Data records
>>>>>

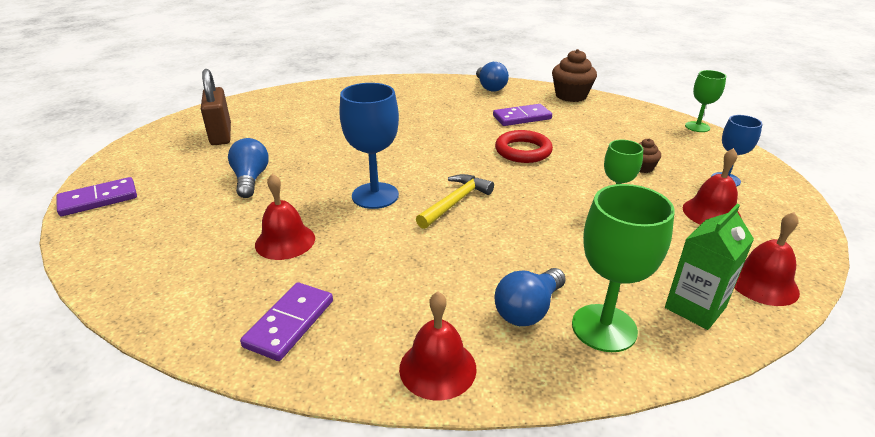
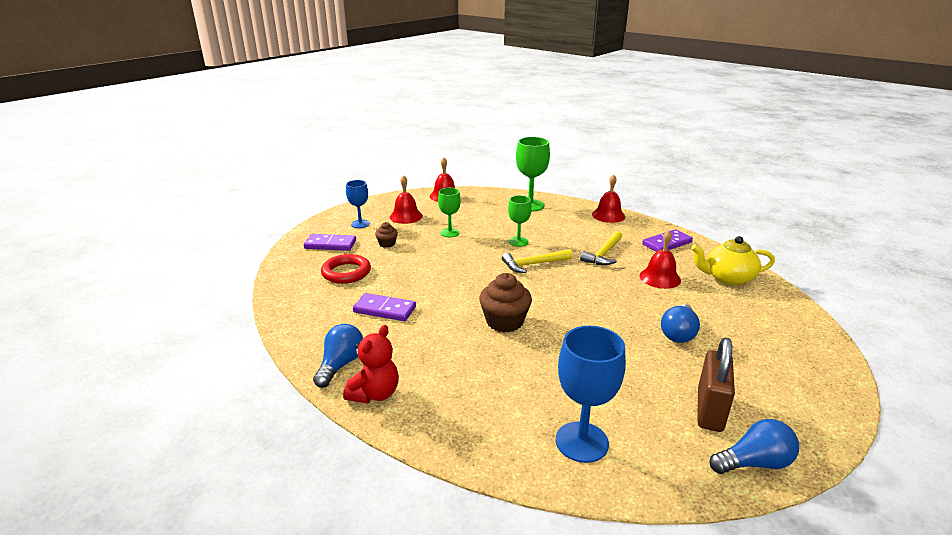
camera: 145 degrees left, 5 degrees down
(98, 199) = (822, 360): purple domino -> purple domino (330, 244)
(182, 278) = (727, 278): none -> yellow teapot
(375, 195) = (583, 286): blue goblet -> blue goblet (581, 442)
(382, 254) = (603, 254): none -> yellow hammer
(447, 84) = (375, 394): none -> red teddy bear
(523, 151) = (438, 280): red ring -> red ring (346, 272)
(528, 310) = (553, 217): blue light bulb -> blue light bulb (754, 463)
(571, 96) = (294, 316): brown cupcake -> brown cupcake (504, 321)
(695, 307) = (485, 199): green carton -> none
(697, 127) = (285, 252): green goblet -> green goblet (518, 242)

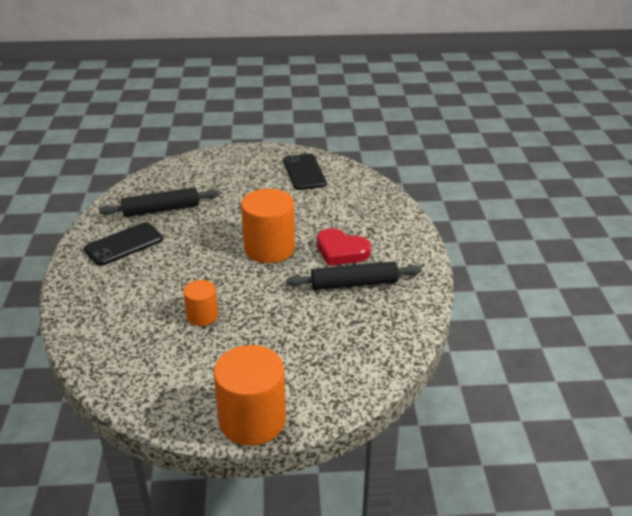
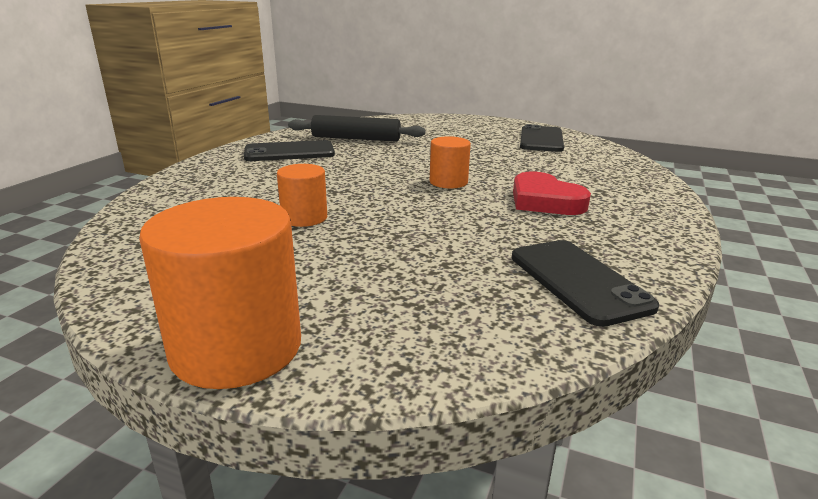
camera: 25 degrees right, 10 degrees down
(269, 248) = (448, 182): orange cylinder -> orange cylinder, size x0.55
(354, 283) = (543, 232): black rolling pin -> none
(389, 318) = (578, 281): none -> black phone

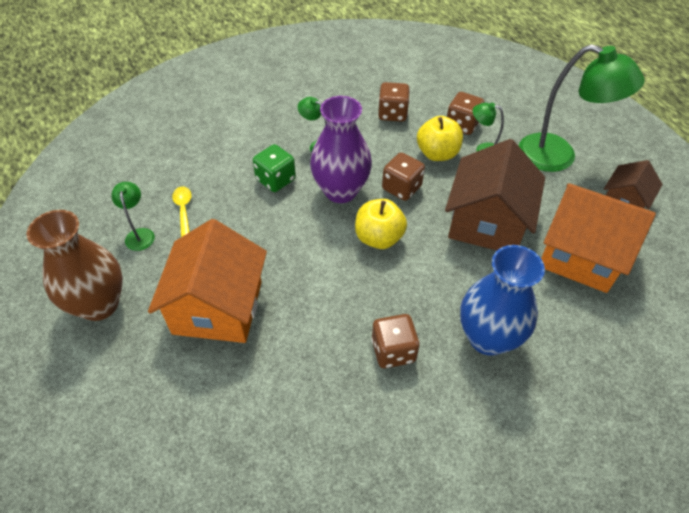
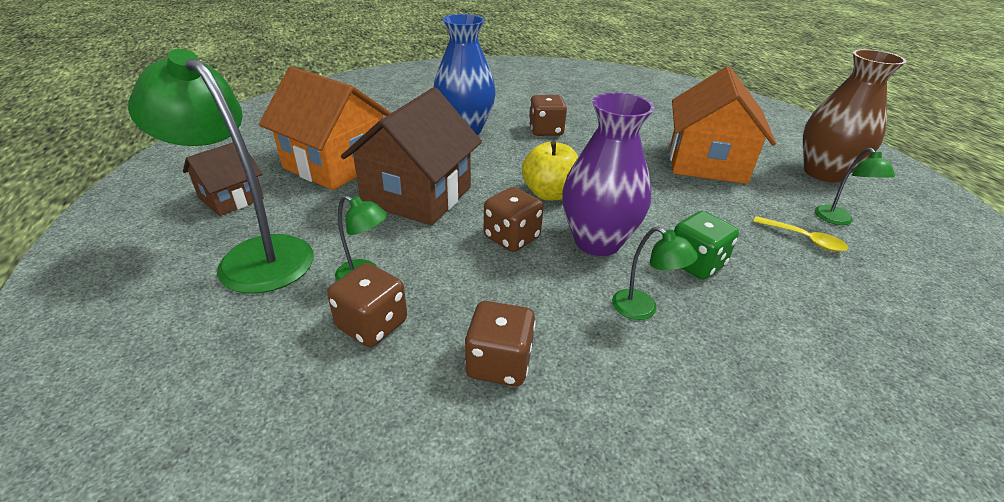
camera: 175 degrees left, 15 degrees down
(183, 210) = (804, 239): yellow spoon -> yellow spoon turned 45 degrees counterclockwise
(437, 154) = (442, 278): yellow apple -> none

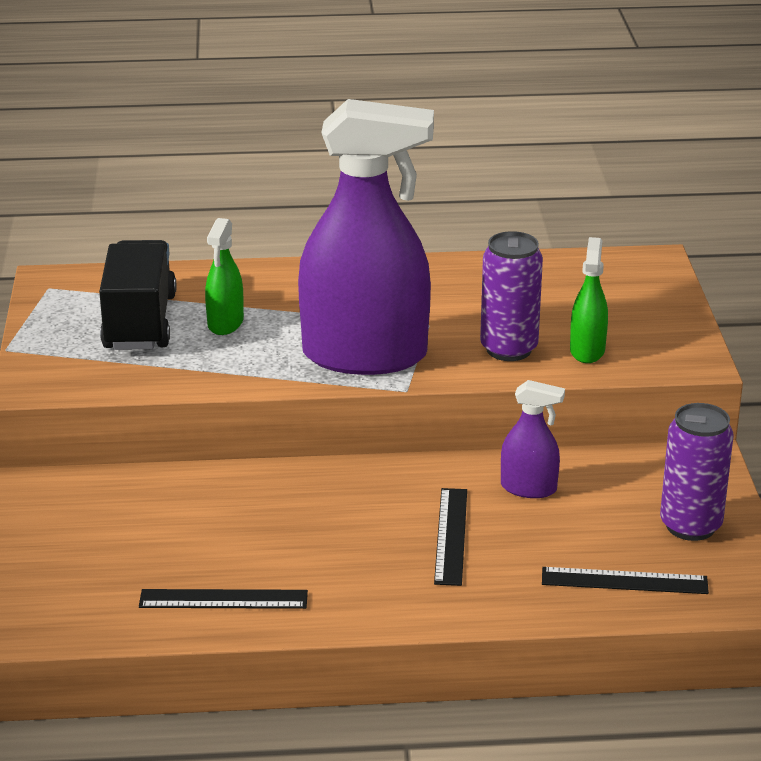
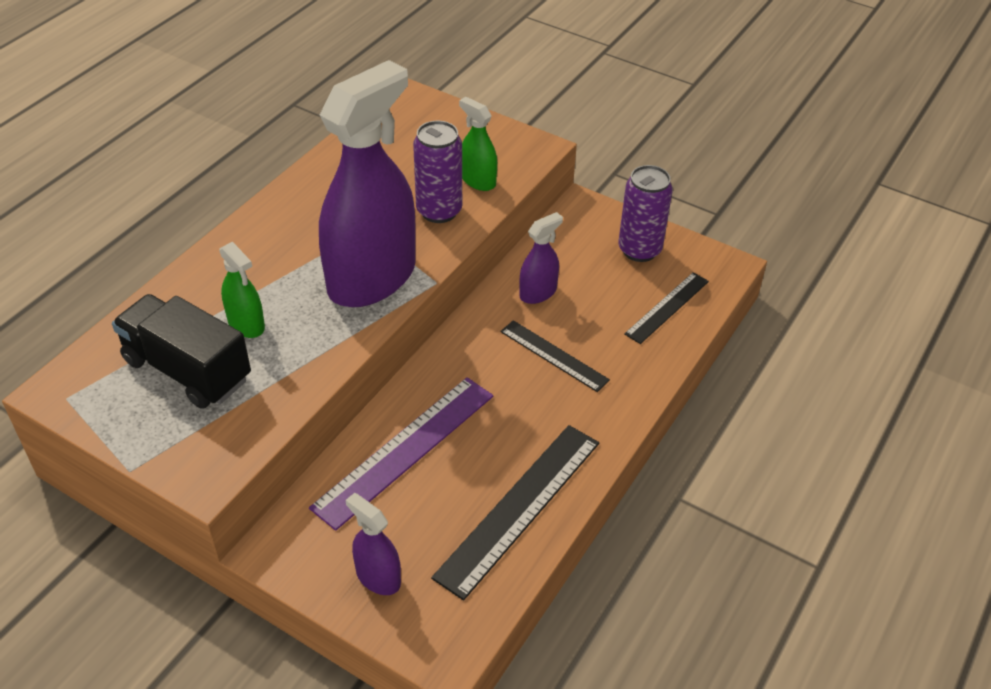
camera: 55 degrees left, 15 degrees up
(59, 554) = (378, 577): none -> purple spray bottle
(220, 503) = (405, 450): none -> purple ruler
(223, 599) = (519, 508): black ruler -> black ruler, size x1.68

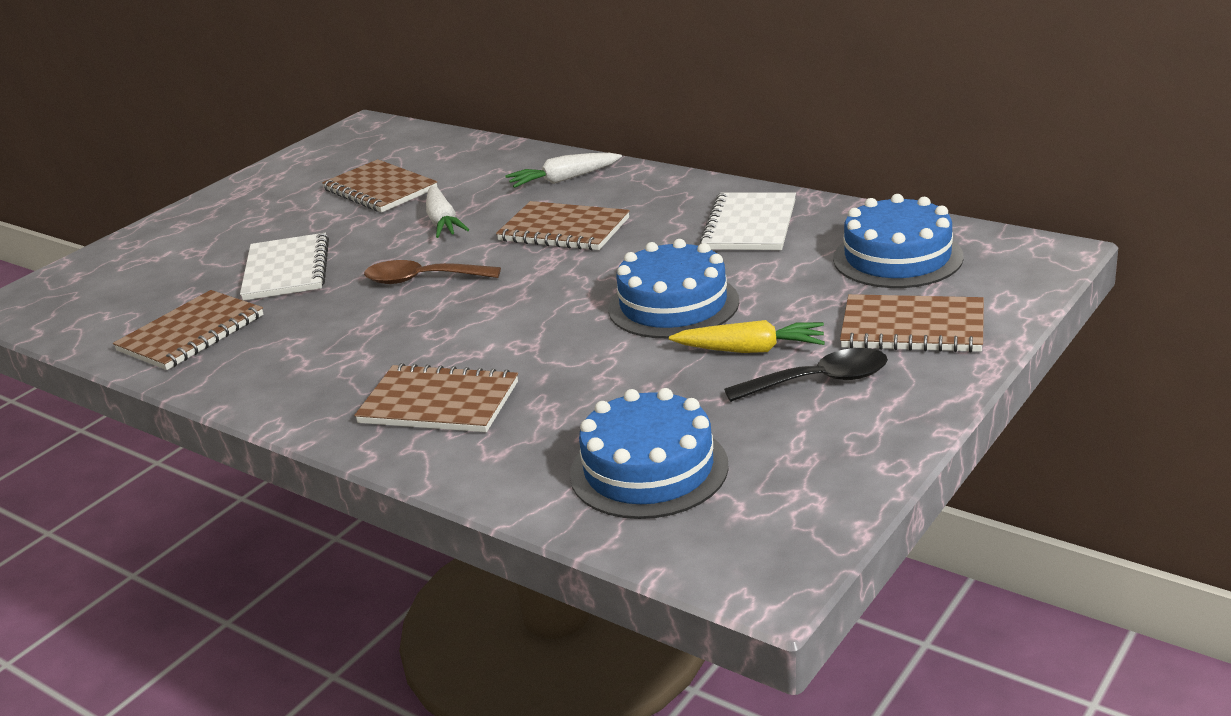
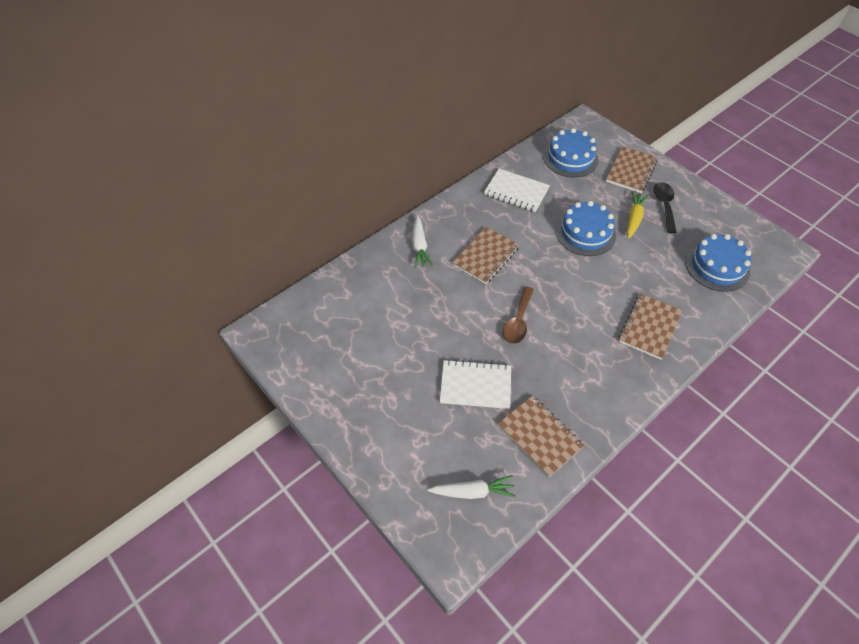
camera: 80 degrees left, 25 degrees up
(380, 189) = (380, 331): brown notebook -> none
(443, 222) = (448, 305): white carrot -> white carrot (473, 492)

<<<<<

Exercise objective
Whenever a line in the entries holds the word "goblet", copy that line.

Response
(375, 195) = (583, 286): blue goblet -> blue goblet (581, 442)
(697, 127) = (285, 252): green goblet -> green goblet (518, 242)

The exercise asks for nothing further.